(Extracted records)
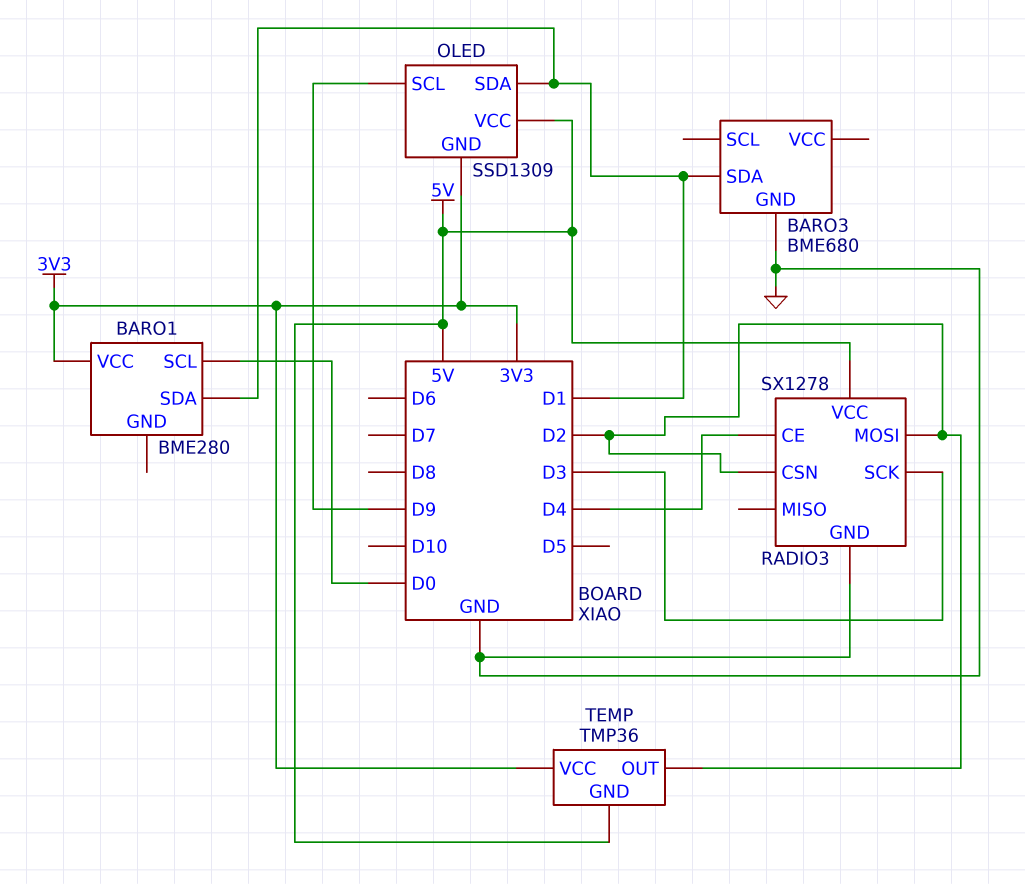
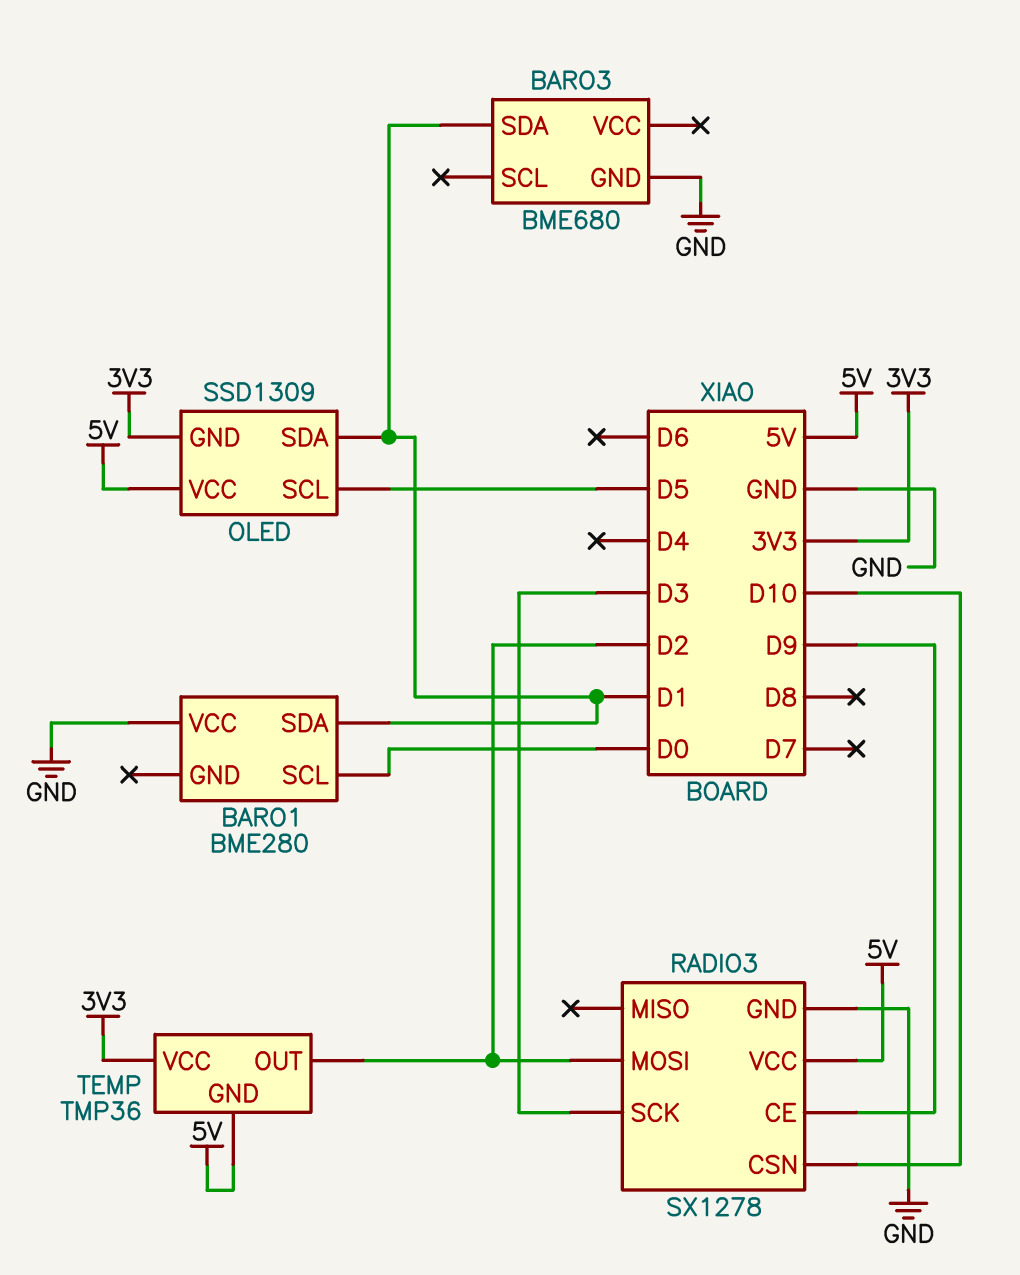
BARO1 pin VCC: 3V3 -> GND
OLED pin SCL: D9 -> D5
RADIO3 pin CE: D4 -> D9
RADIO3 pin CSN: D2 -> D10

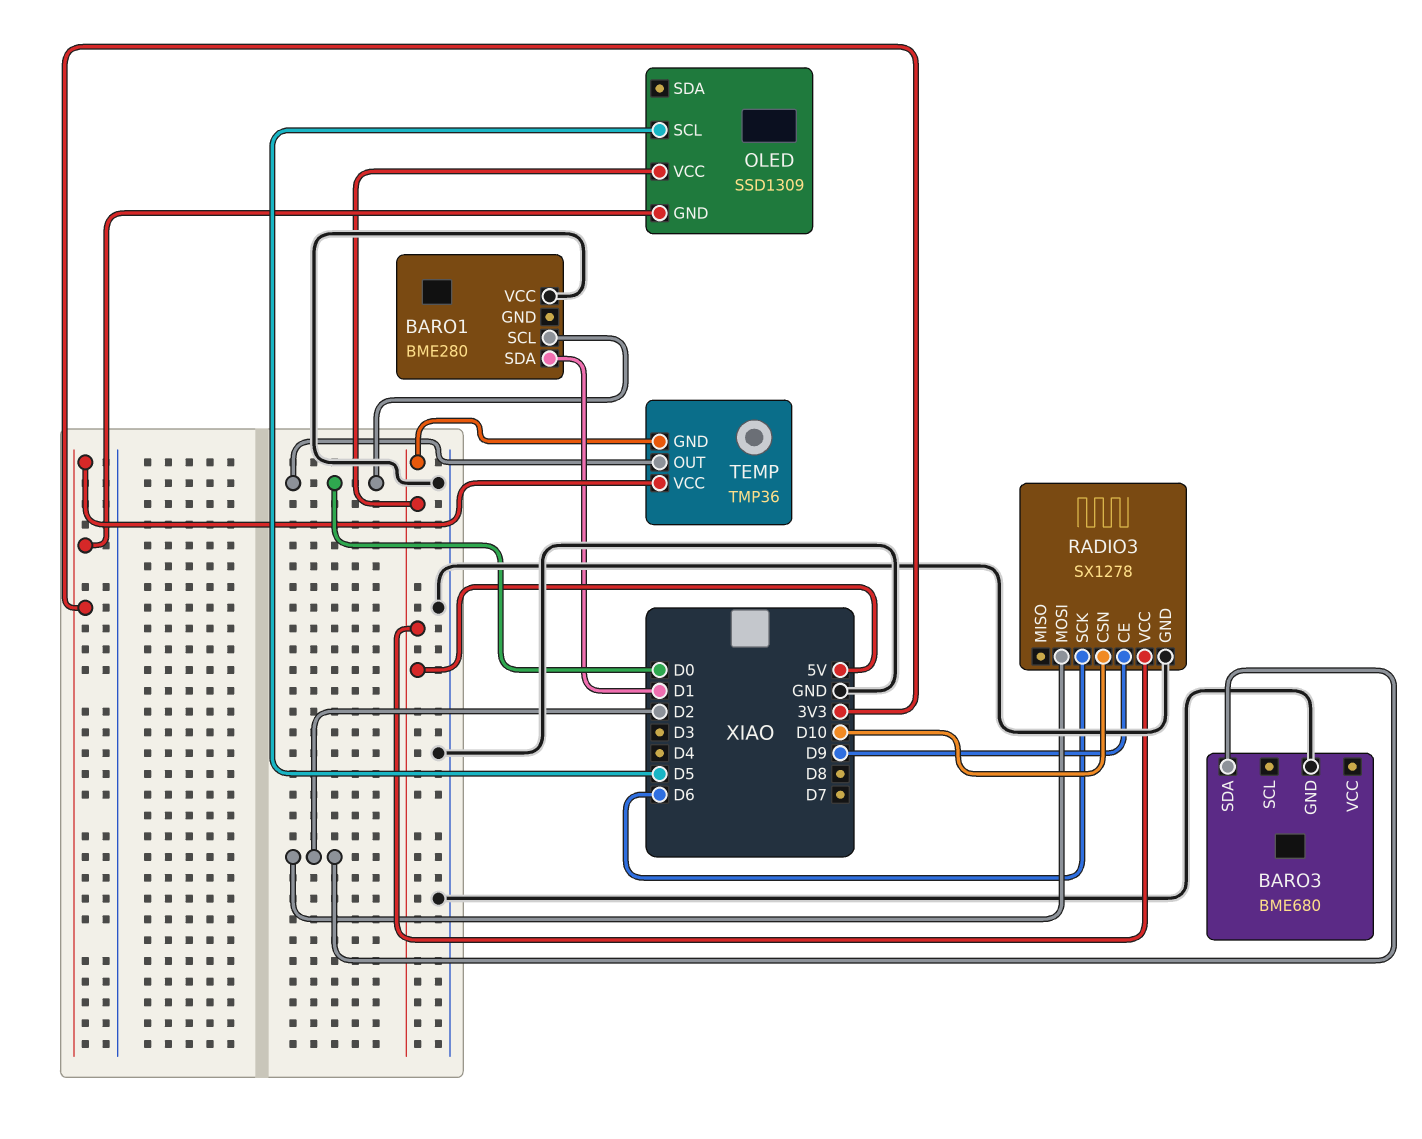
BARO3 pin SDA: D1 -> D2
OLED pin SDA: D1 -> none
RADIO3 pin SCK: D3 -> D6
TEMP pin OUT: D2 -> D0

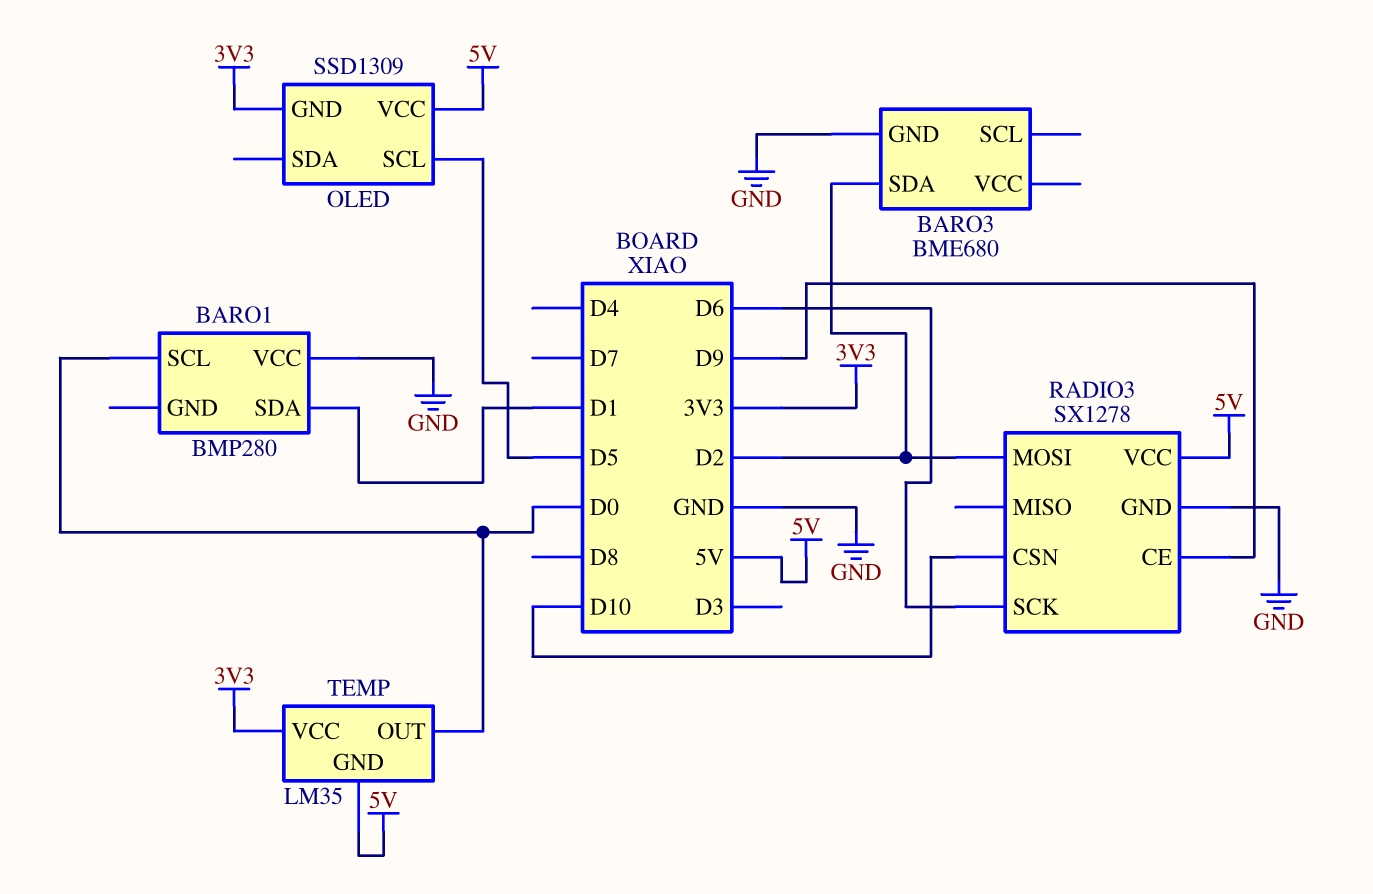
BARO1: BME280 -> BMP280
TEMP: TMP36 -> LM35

### Activity
From the line containing "OLED pin SDA: D1 -> none" down to the end of the data above, reproduce each line exactly; no pictures.

### Expected output
OLED pin SDA: D1 -> none
RADIO3 pin SCK: D3 -> D6
TEMP pin OUT: D2 -> D0

BARO1: BME280 -> BMP280
TEMP: TMP36 -> LM35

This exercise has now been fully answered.